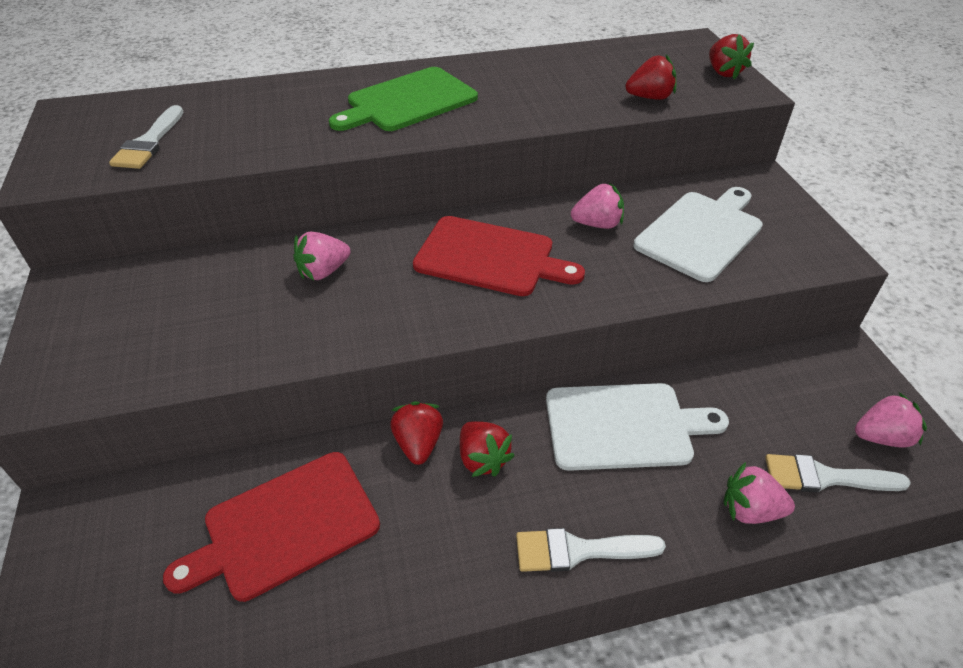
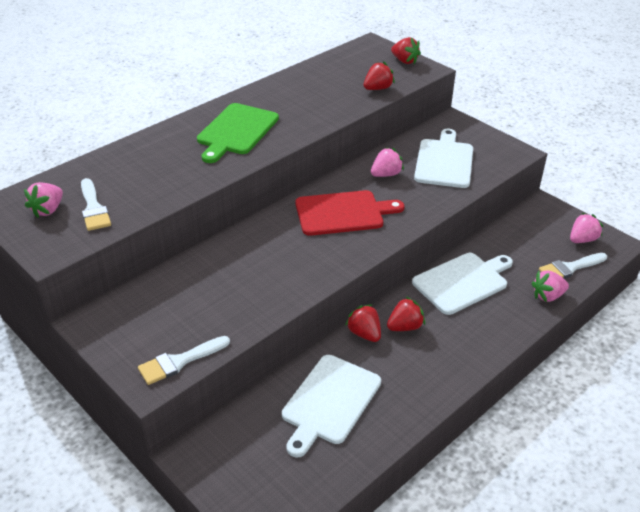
camera: 30 degrees left, 5 degrees down
(285, 526) = (329, 402): red cutting board -> white cutting board
(323, 271) = (253, 254): pink strawberry -> pink strawberry (48, 210)
(482, 459) = (405, 327): red strawberry -> red strawberry turned 60 degrees counterclockwise
(579, 550) = (485, 347): white brush -> white brush (180, 361)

-*-

#### What is expected
Please say how many lines in the records contain the word "degrees", and give only that number.

#### Solution to this task
2